** Input data follows **

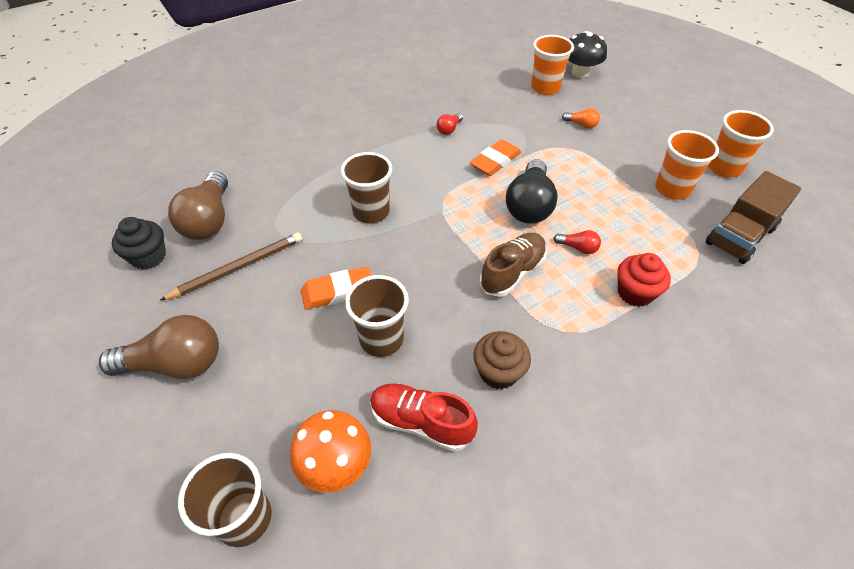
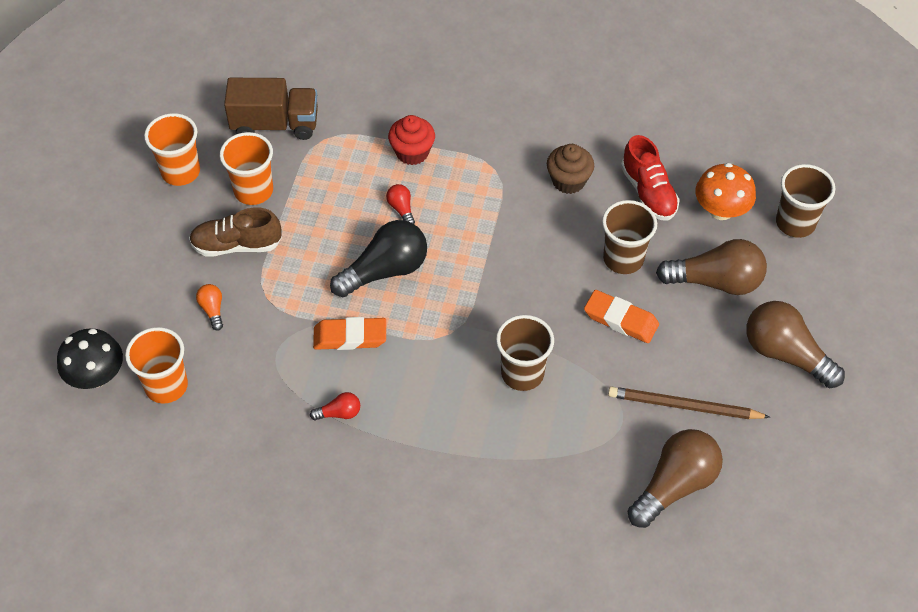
camera: 135 degrees left, 5 degrees up
black cupcake [112,217,166,270] -> none
brown shoe [480,233,547,297] -> brown shoe moved to [189,207,282,257]
none -> brown light bulb [656,239,767,295]

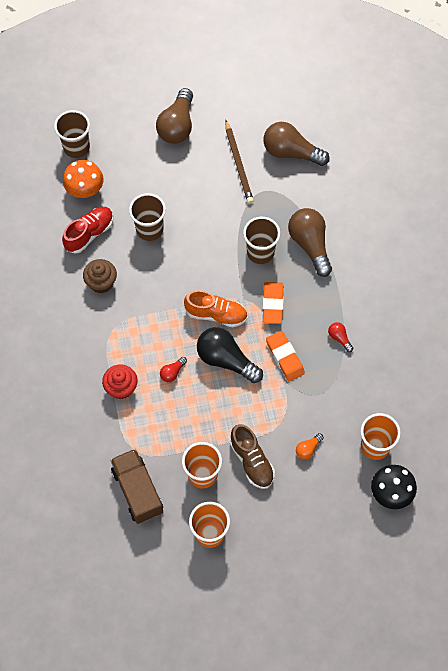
camera: 115 degrees left, 10 degrees up
orange eraser [584,290,659,343] -> orange eraser moved to [263,282,284,324]
brown light bulb [656,239,767,295] -> brown light bulb moved to [288,208,332,277]
none -> orange shoe [184,290,248,327]

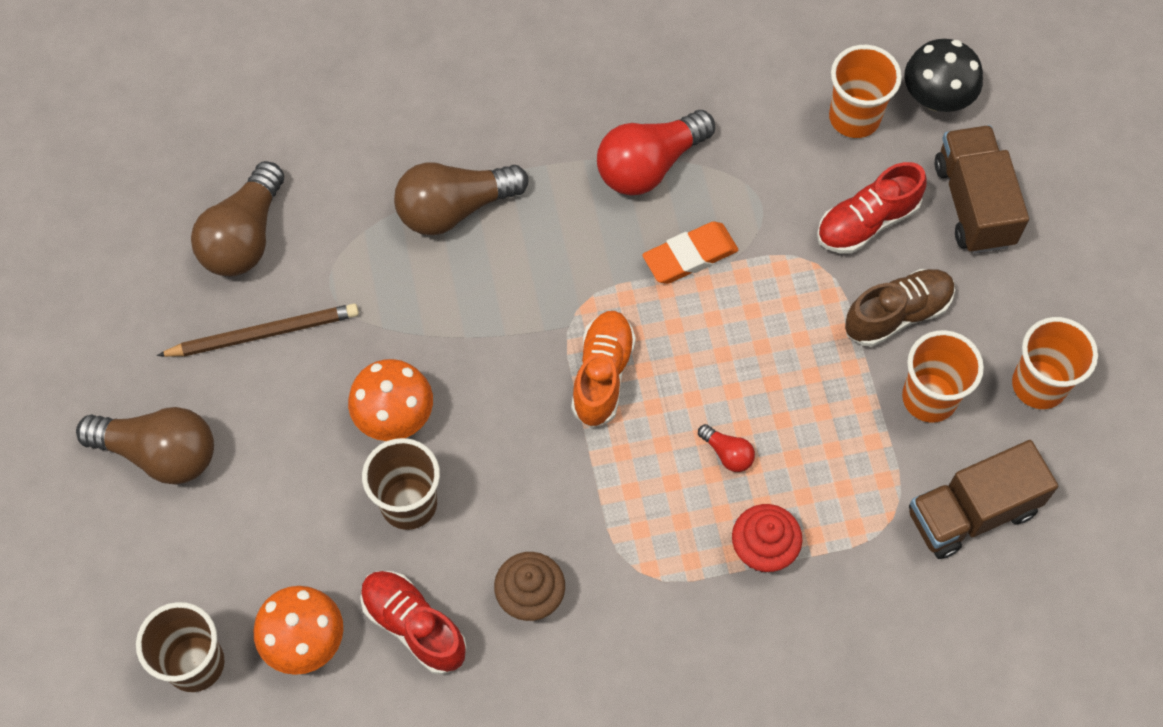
camera: 90 degrees left, 0 degrees up
black light bulb [197,327,263,383] -> none
brown cup [243,217,280,264] -> none
orange eraser [263,282,284,324] -> none
orange light bulb [296,433,324,459] -> red shoe [817,162,926,254]
red light bulb [328,322,353,352] -> red light bulb [597,110,715,195], size x2.19
none -> orange mushroom [348,359,433,441]
none -> brown truck [935,125,1029,253]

** End of Input data **

* [Problem]: No picture belongs in the copy. Print every entry above exactly as it stands.

* [Answer for this exercise]:
camera: 135 degrees left, 5 degrees up
black cupcake [112,217,166,270] -> none
brown shoe [480,233,547,297] -> brown shoe moved to [189,207,282,257]
none -> brown light bulb [656,239,767,295]

camera: 115 degrees left, 10 degrees up
orange eraser [584,290,659,343] -> orange eraser moved to [263,282,284,324]
brown light bulb [656,239,767,295] -> brown light bulb moved to [288,208,332,277]
none -> orange shoe [184,290,248,327]

camera: 90 degrees left, 0 degrees up
black light bulb [197,327,263,383] -> none
brown cup [243,217,280,264] -> none
orange eraser [263,282,284,324] -> none
orange light bulb [296,433,324,459] -> red shoe [817,162,926,254]
red light bulb [328,322,353,352] -> red light bulb [597,110,715,195], size x2.19
none -> orange mushroom [348,359,433,441]
none -> brown truck [935,125,1029,253]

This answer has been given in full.